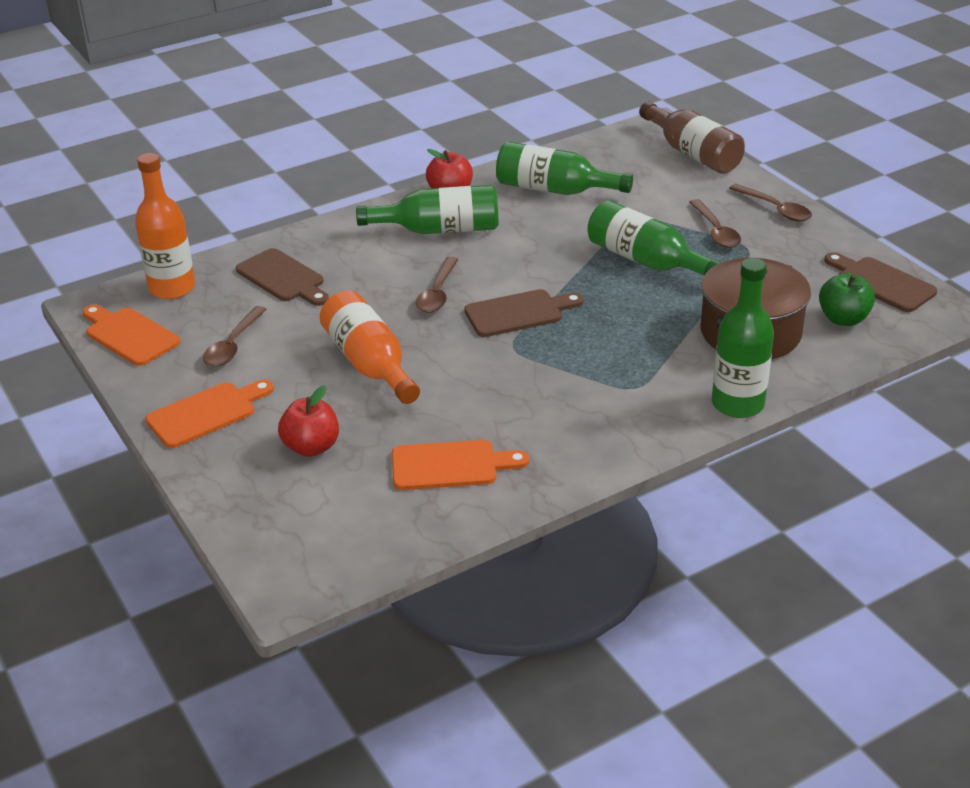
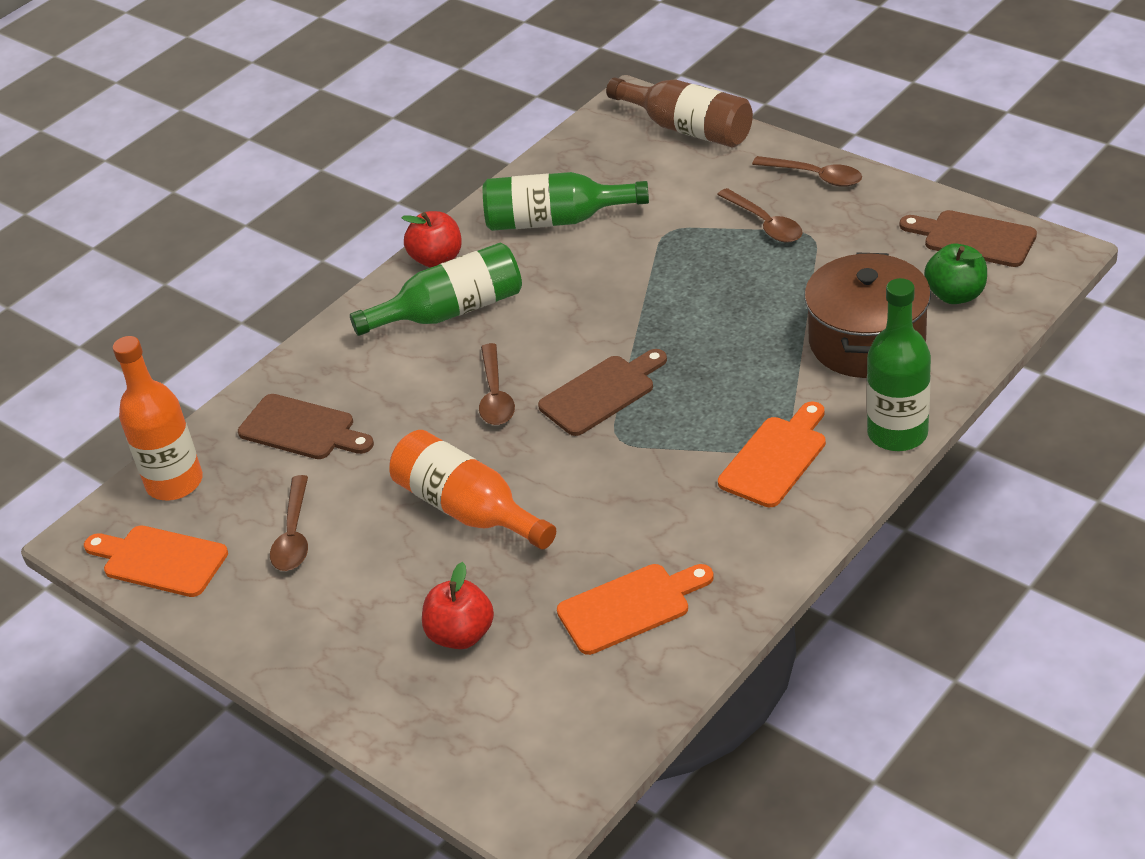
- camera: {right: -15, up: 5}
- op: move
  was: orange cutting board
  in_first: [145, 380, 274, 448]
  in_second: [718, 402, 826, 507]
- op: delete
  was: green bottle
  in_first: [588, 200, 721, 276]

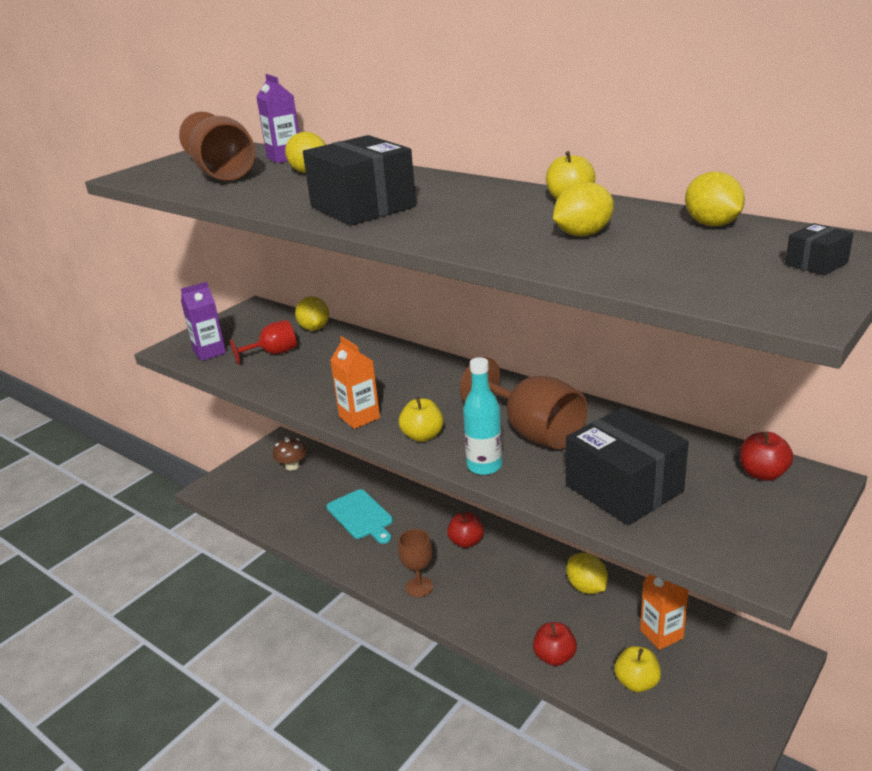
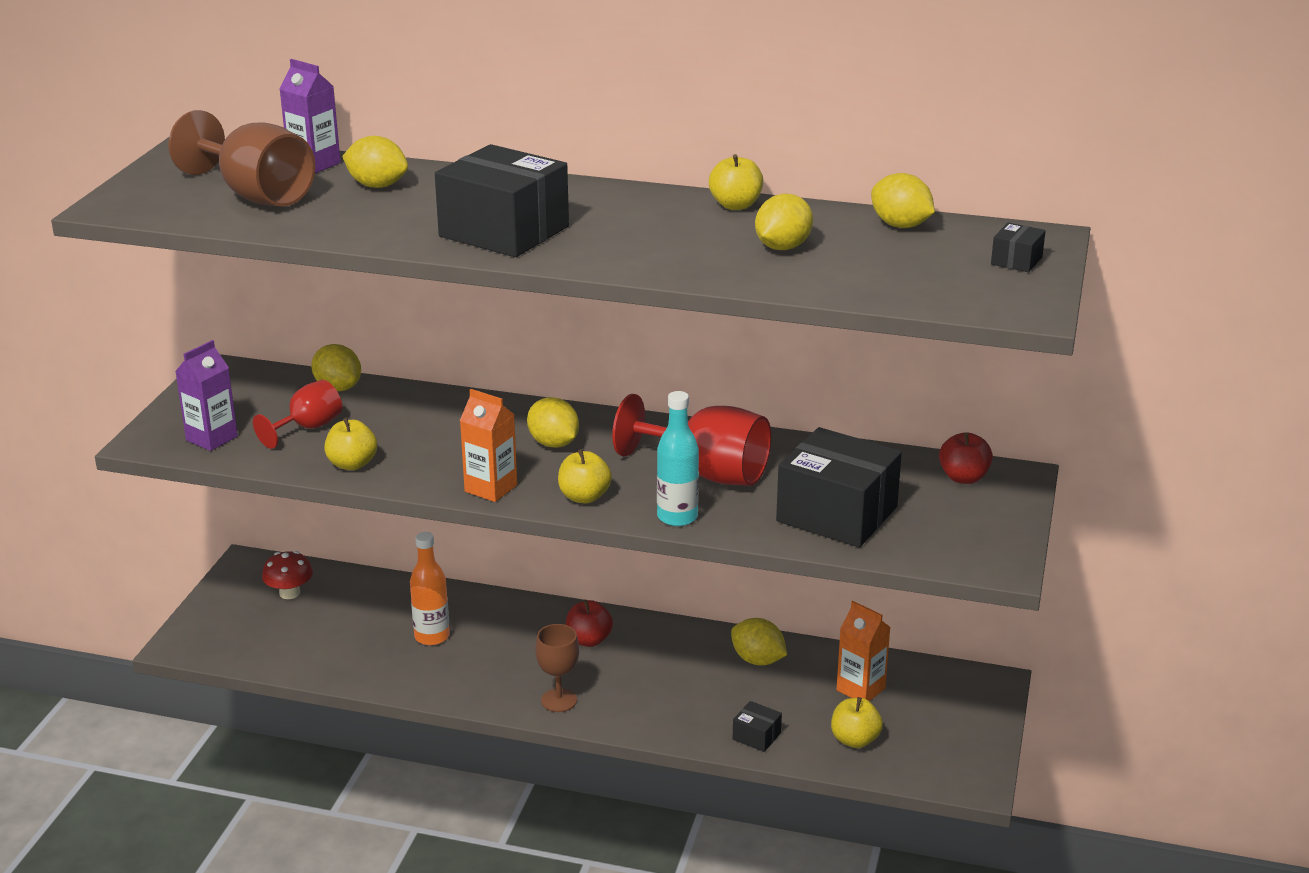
- camera: {right: -25, up: 0}
- op: recolor
  was: brown mushroom
  now: red mushroom
  in_first: [273, 437, 307, 471]
  in_second: [262, 551, 313, 599]
- op: replace
  was: turquoise cutting board
  now: orange bottle
  in_first: [326, 489, 393, 544]
  in_second: [410, 532, 450, 645]
- op: recolor
  was: brown goblet
  now: red goblet
  in_first: [460, 357, 588, 449]
  in_second: [612, 394, 771, 486]
- op: replace
  was: red apple
  now: black box
  in_first: [533, 622, 577, 666]
  in_second: [733, 701, 782, 752]
- op: insert
  now: yellow apple
  in_second: [324, 418, 377, 470]
- op: insert
  now: yellow lemon
  in_second: [527, 397, 579, 448]

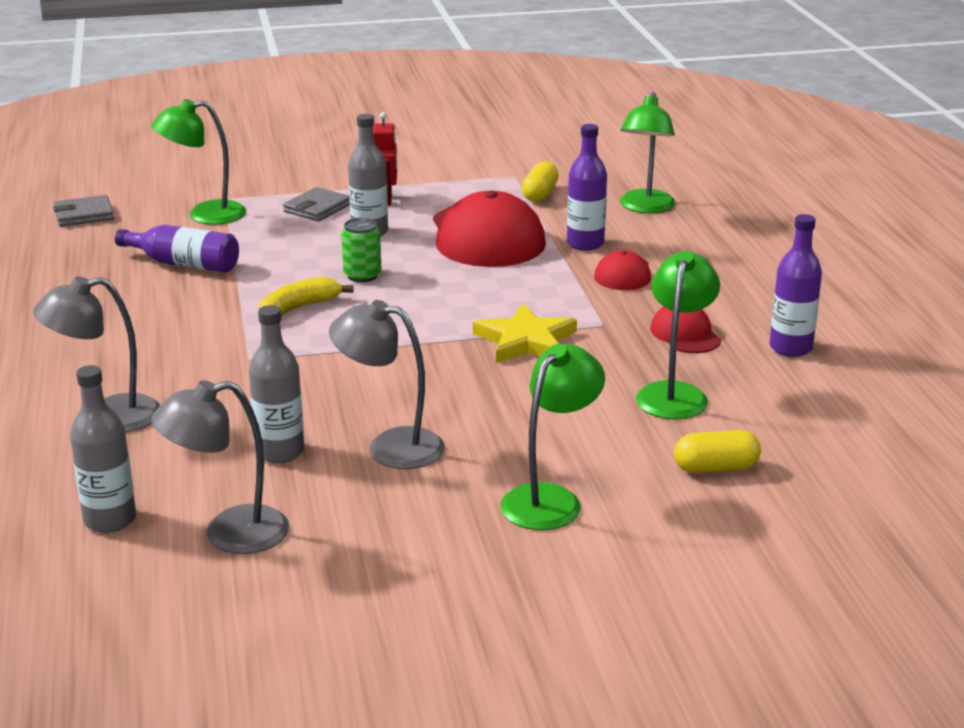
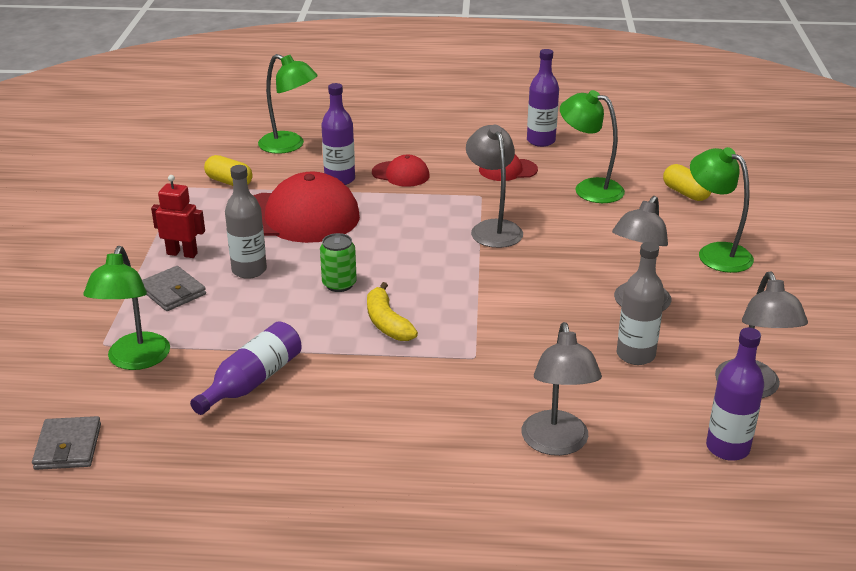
- camera: {right: -75, up: 5}
- op: recolor
  was: grey bottle
  now: purple bottle
  in_first: [70, 365, 136, 533]
  in_second: [706, 328, 764, 461]
- op: replace
  was: yellow star
  now: grey lamp
  in_first: [473, 304, 577, 363]
  in_second: [466, 125, 523, 248]
- op: rotate
  was: yellow capsule
  in_first: [674, 430, 761, 473]
  in_second: [663, 164, 712, 201]
  clockwise: -45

------

• **Task brief**: The reply should hold only the lines of the listing above starting at the line containing "in_second: [718, 402, 826, 507]" and ending at the line containing "was: green bottle", exactly as written.

• **Reply**:
  in_second: [718, 402, 826, 507]
- op: delete
  was: green bottle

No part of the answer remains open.